** WHAT IS EXPECTED **
Within the entries below, please retype exactly the lines starting with the line that has "(453, 443) = (454, 289): orange" and going on through the line that has "(418, 257) = (364, 257): purple", but not the pictures.

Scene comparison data
****************************************
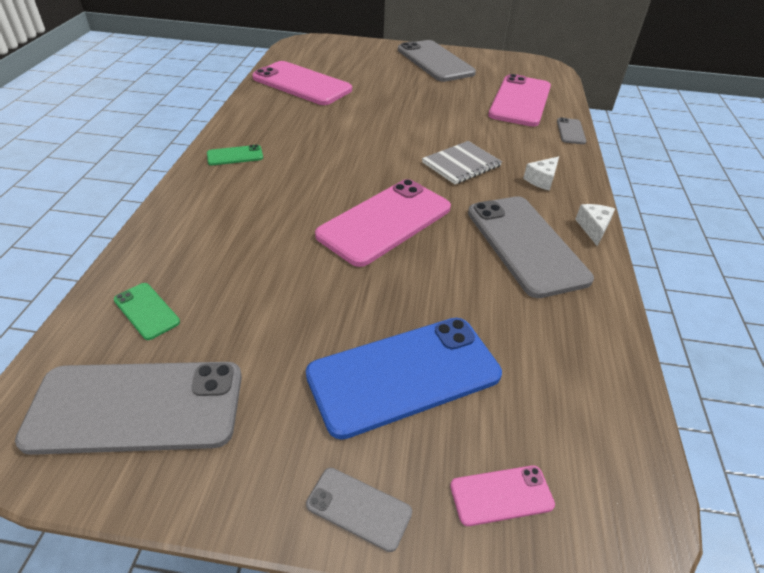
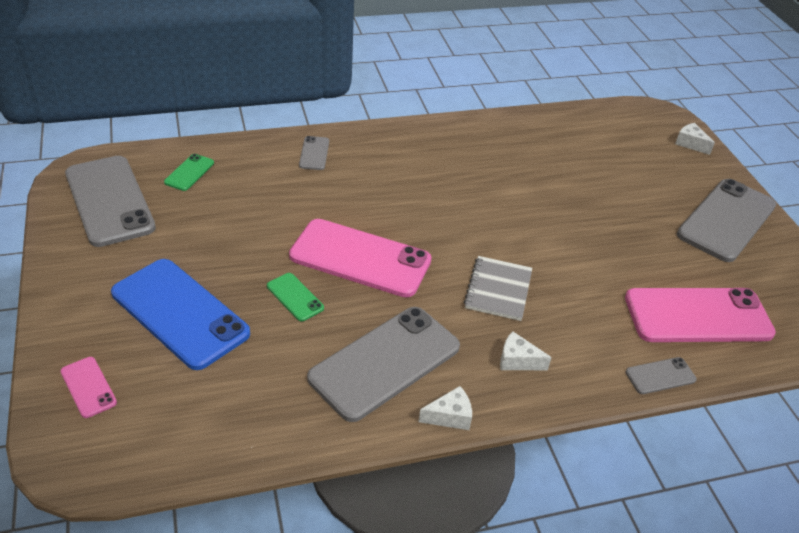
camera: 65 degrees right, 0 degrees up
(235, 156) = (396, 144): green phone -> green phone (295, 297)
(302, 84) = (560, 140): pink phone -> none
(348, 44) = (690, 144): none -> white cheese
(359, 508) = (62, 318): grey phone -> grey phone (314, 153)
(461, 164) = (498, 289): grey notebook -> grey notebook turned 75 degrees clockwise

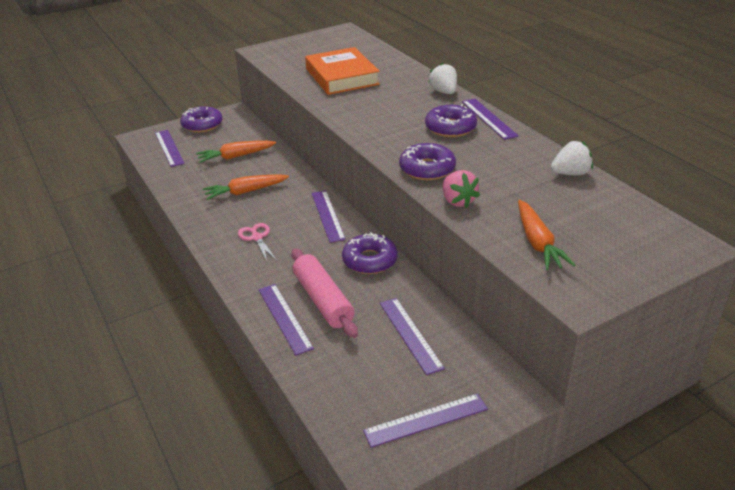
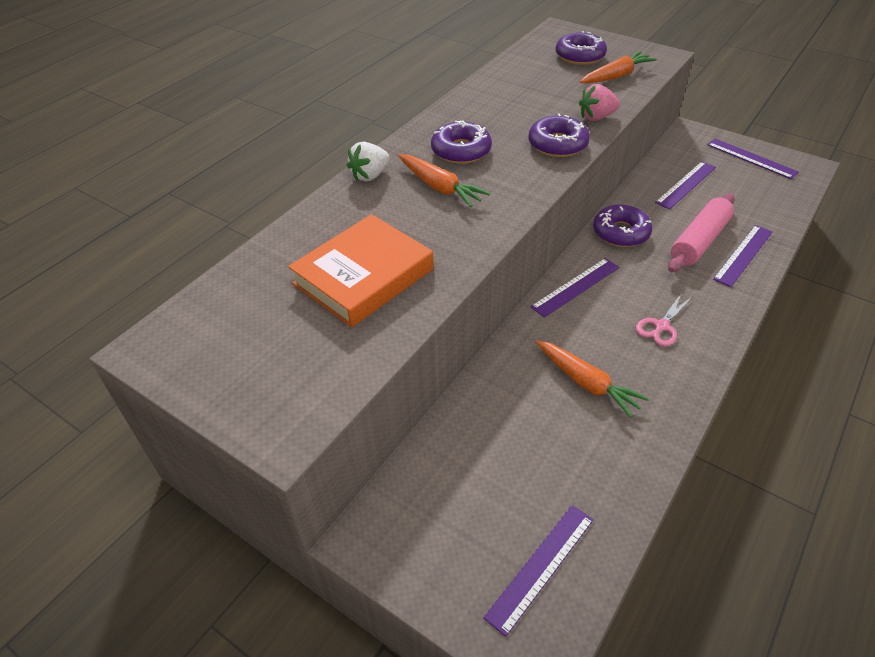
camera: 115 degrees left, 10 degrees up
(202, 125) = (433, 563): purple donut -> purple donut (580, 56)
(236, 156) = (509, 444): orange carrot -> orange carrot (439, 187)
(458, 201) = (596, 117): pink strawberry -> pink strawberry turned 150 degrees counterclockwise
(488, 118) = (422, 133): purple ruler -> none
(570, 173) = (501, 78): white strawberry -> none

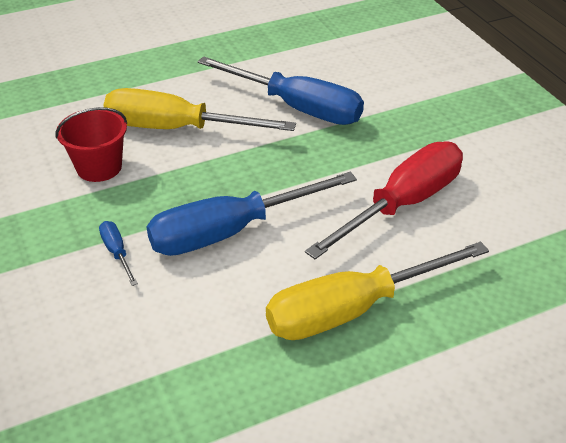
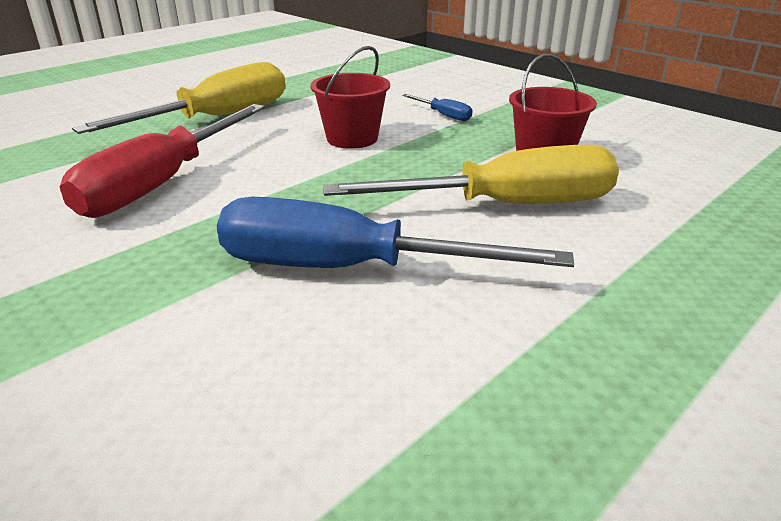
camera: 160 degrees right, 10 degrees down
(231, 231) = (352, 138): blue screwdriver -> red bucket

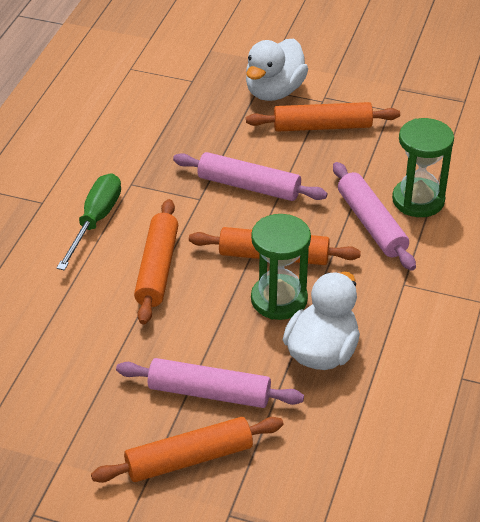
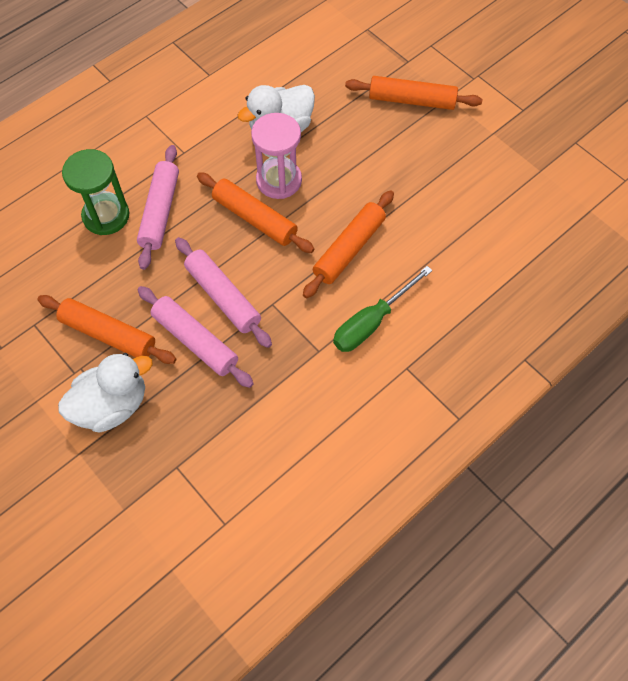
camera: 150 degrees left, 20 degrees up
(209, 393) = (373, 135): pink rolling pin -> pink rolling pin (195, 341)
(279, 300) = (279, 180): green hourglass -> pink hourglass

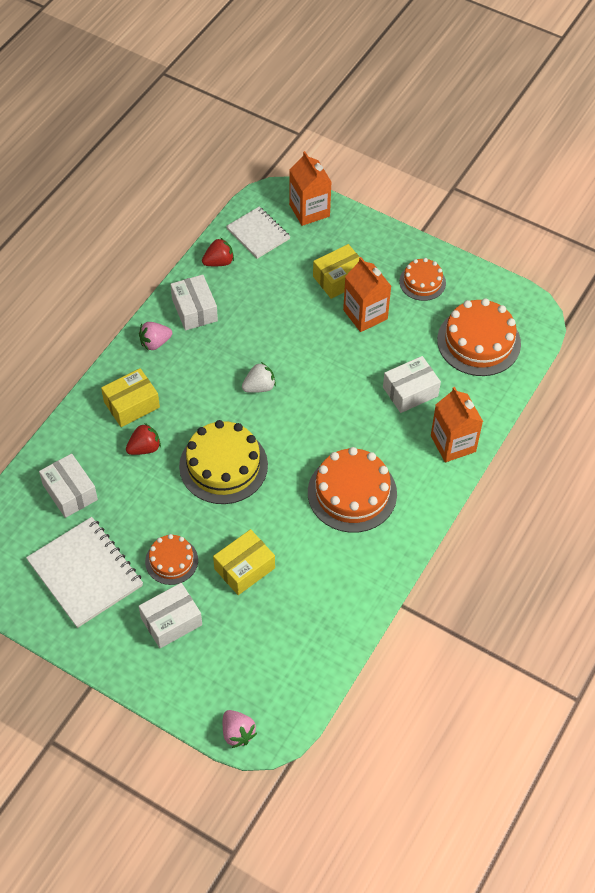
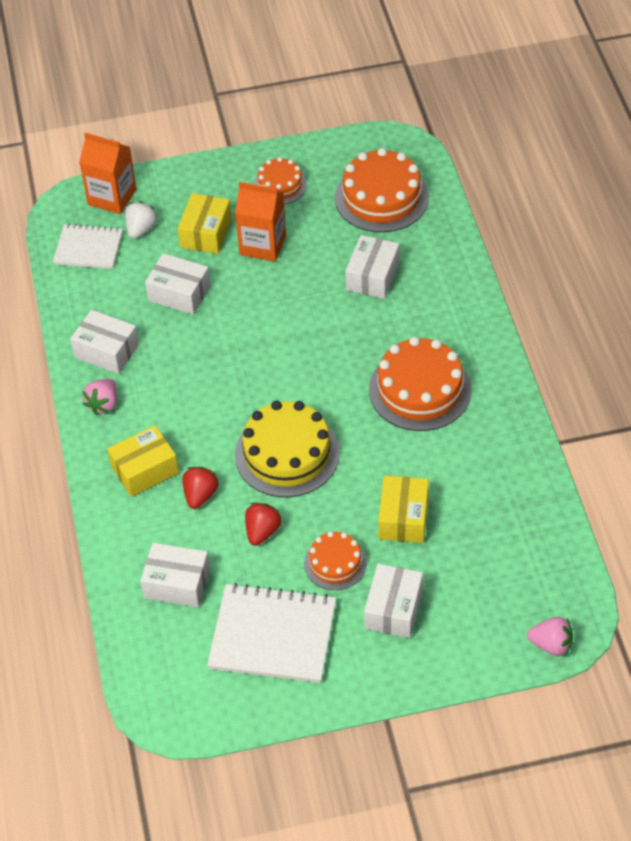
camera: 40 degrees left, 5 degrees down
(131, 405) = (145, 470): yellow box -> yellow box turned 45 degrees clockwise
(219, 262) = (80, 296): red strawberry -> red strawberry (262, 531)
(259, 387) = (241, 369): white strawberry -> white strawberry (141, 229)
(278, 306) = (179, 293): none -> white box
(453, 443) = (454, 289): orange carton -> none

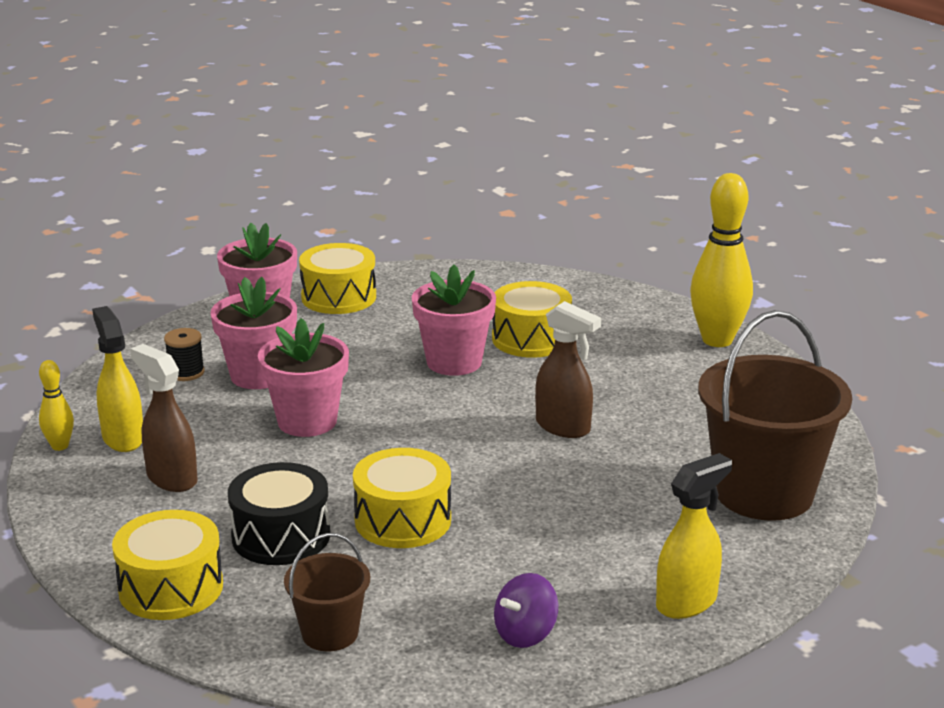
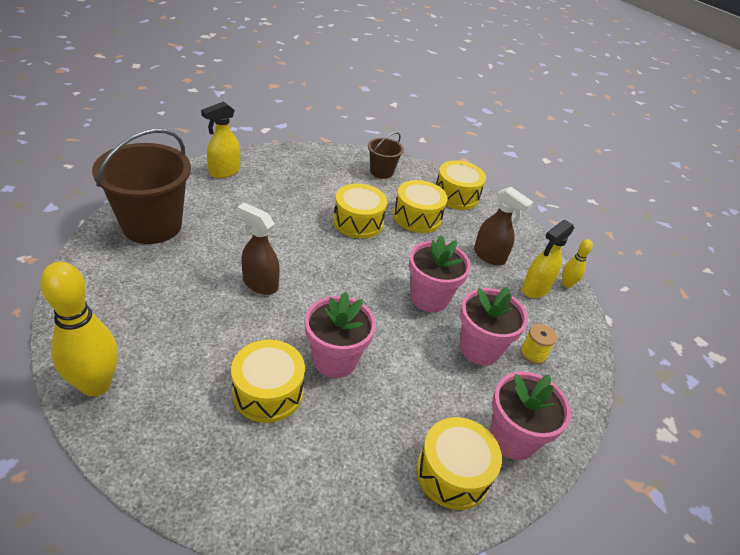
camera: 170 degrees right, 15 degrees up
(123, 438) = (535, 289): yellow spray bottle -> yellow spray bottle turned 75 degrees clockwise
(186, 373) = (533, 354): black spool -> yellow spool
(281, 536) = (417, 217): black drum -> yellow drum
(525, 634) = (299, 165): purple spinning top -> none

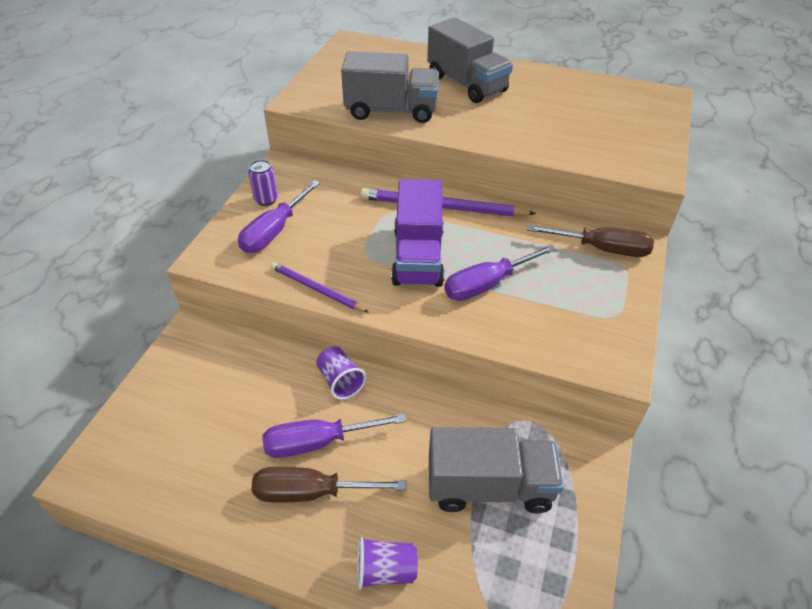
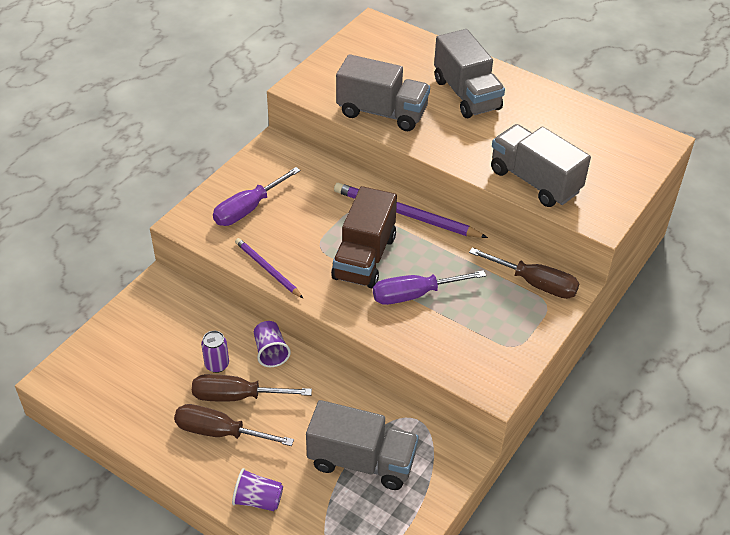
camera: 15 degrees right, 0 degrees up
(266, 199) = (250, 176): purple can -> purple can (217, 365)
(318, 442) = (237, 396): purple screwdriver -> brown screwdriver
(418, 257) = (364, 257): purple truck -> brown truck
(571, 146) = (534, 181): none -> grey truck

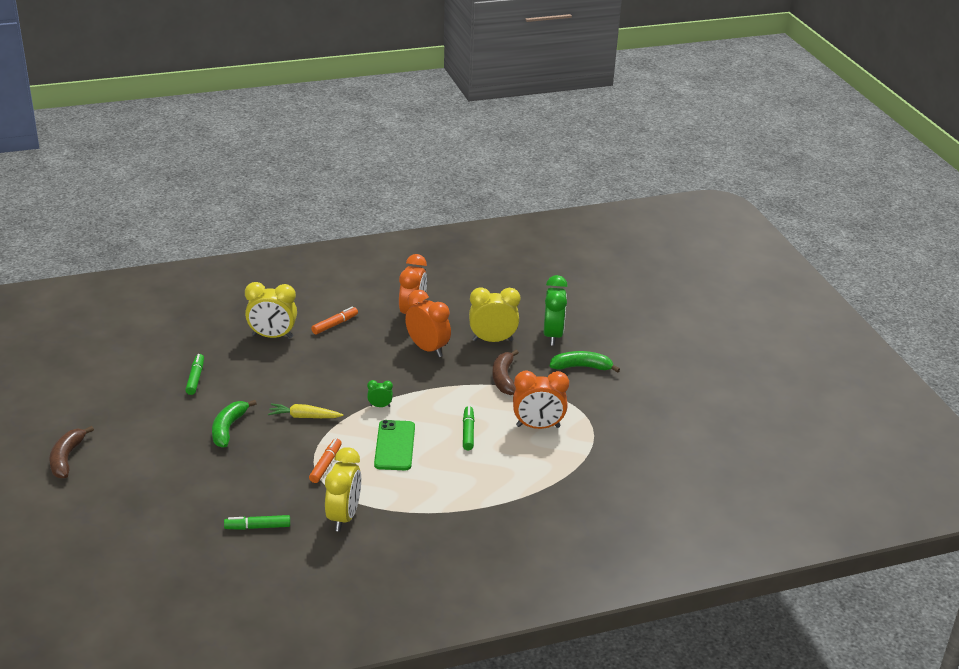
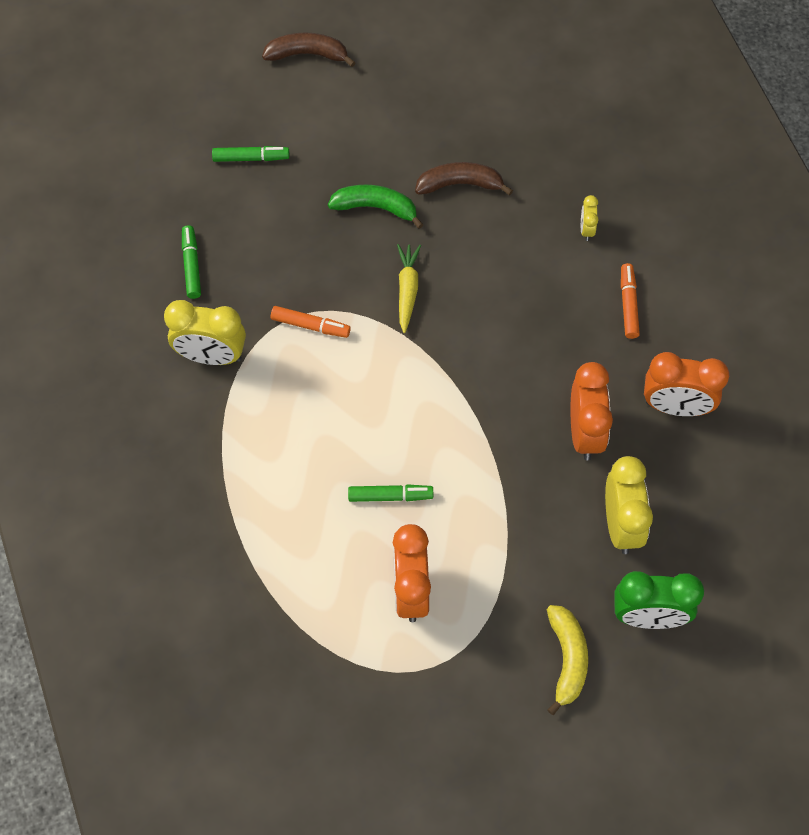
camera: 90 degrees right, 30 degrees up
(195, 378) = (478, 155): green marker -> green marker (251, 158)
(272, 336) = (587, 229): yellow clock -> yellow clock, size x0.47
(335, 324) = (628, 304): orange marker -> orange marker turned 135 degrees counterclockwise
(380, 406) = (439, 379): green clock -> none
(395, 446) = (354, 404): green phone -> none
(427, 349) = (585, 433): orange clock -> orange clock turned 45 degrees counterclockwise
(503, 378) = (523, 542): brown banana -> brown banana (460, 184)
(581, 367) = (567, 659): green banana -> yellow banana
****************************************
** EXERCISE RESULT **
(453, 443) = (454, 289): orange carton -> none

camera: 170 degrees right, 15 degrees up
(123, 438) = (535, 289): yellow spray bottle -> yellow spray bottle turned 75 degrees clockwise
(186, 373) = (533, 354): black spool -> yellow spool
(281, 536) = (417, 217): black drum -> yellow drum
(525, 634) = (299, 165): purple spinning top -> none

camera: 15 degrees right, 0 degrees up
(266, 199) = (250, 176): purple can -> purple can (217, 365)
(318, 442) = (237, 396): purple screwdriver -> brown screwdriver
(418, 257) = (364, 257): purple truck -> brown truck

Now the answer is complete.